Recorded information —
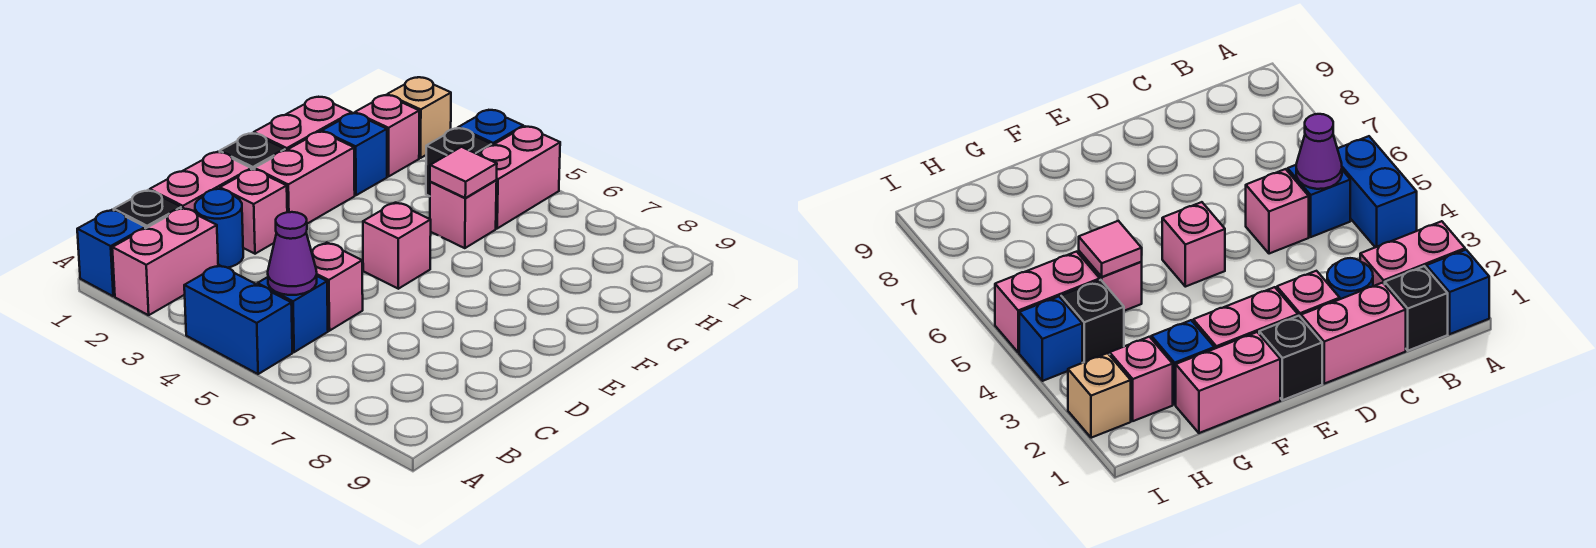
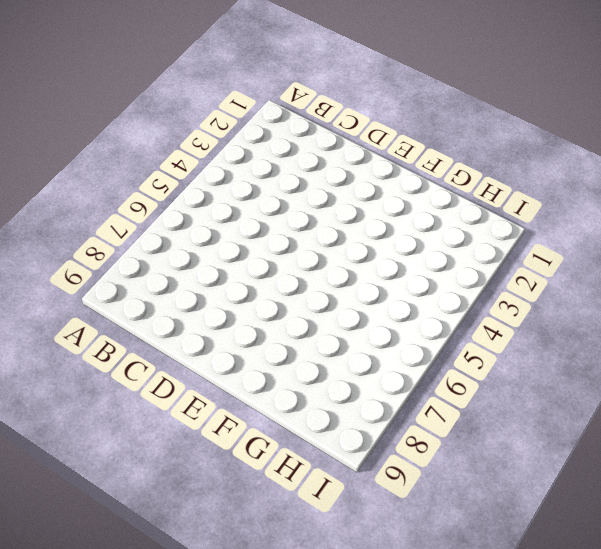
none -> blue brick A1 level 1
none -> pink brick A2:B2 level 1
none -> blue brick A4:A5 level 1

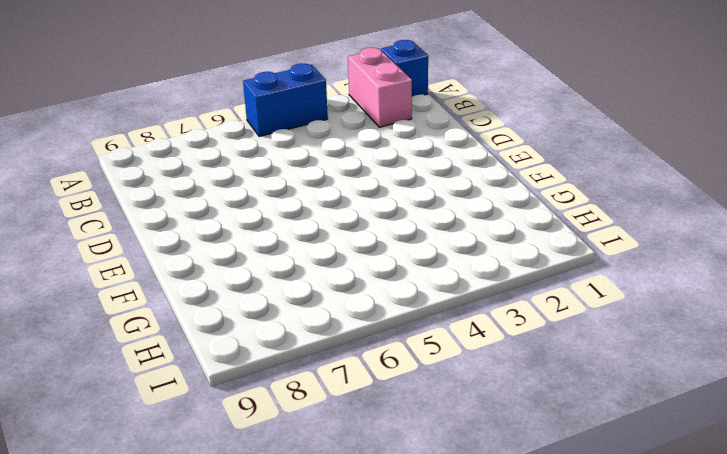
none -> black brick B1 level 1
none -> blue brick B5 level 1
none -> pink brick C1:D1 level 1

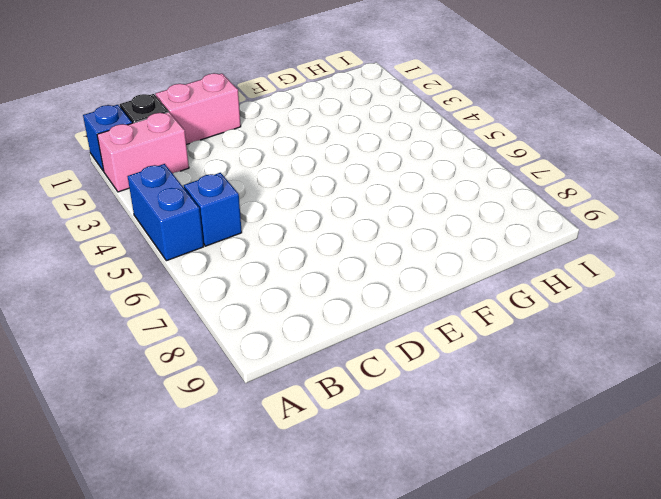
none -> blue round brick C2 level 1
none -> pink brick C5 level 1
none -> pink brick D2 level 1

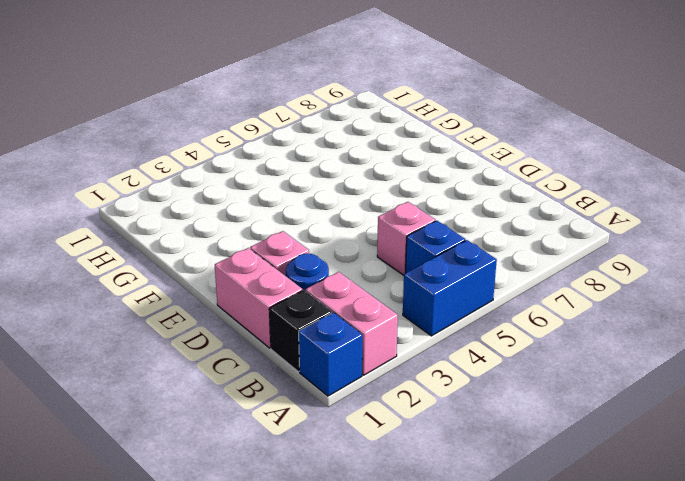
none -> black brick E1 level 1
none -> pink brick E2:F2 level 1
none -> pink brick E5 level 1

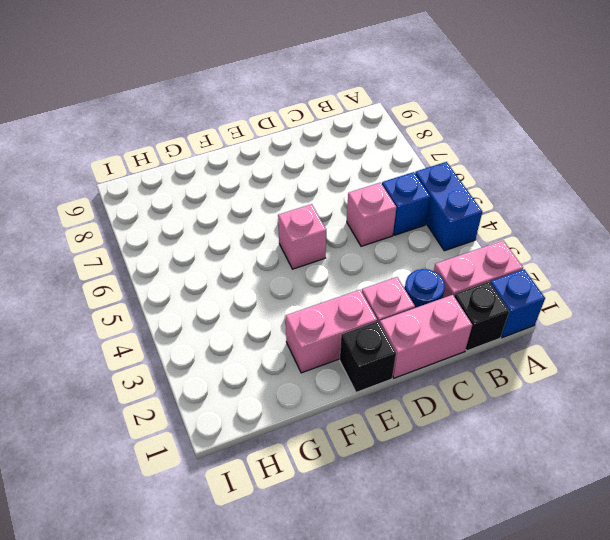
none -> pink brick F1:G1 level 1
none -> blue brick G2 level 1
none -> pink brick G5 level 1

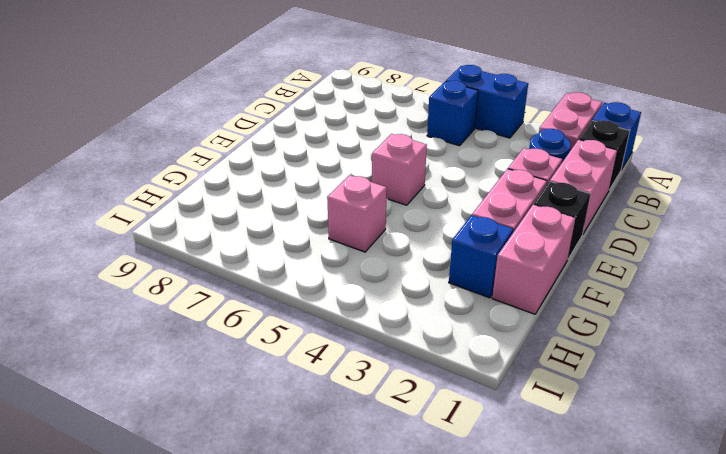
none -> pink brick C5 level 1
none -> pink brick H2 level 1
none -> black brick H4 level 1

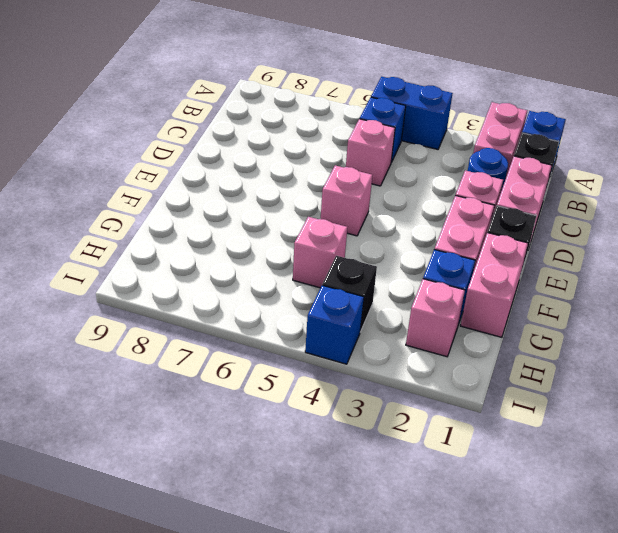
none -> pink brick H5:I5 level 1
none -> tan brick I2 level 1
none -> purple cone B5 level 2

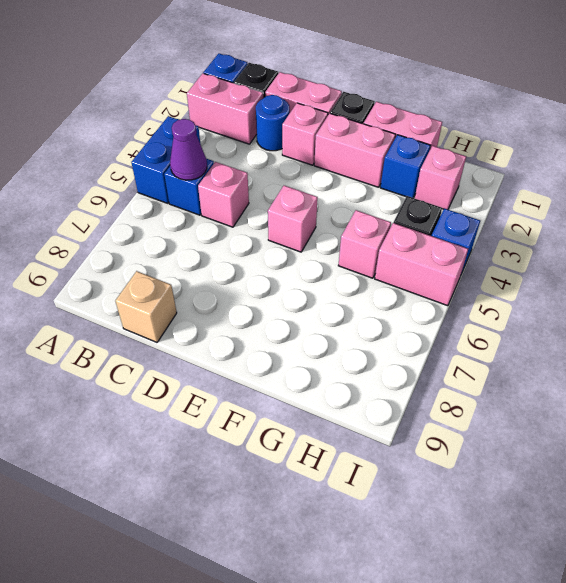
tan brick C9 level 1 -> tan brick I2 level 1
none -> pink tile G5 level 2

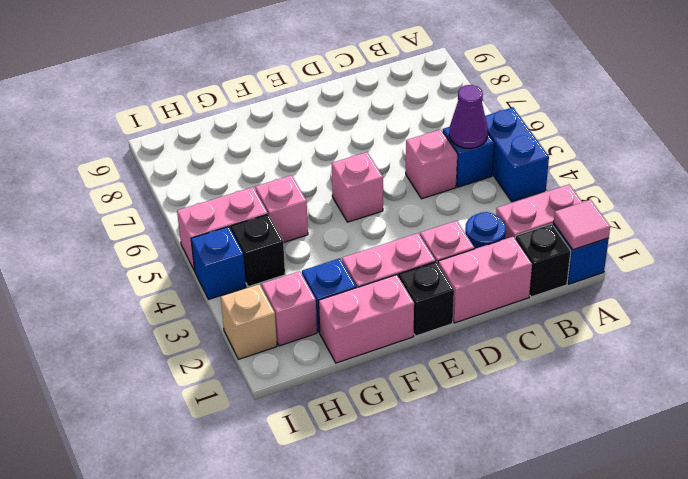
pink tile A1 level 2 -> pink tile G5 level 2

Problem details —
Count every line of the records that holds the string "black". Write only the total.

Response to this task —
3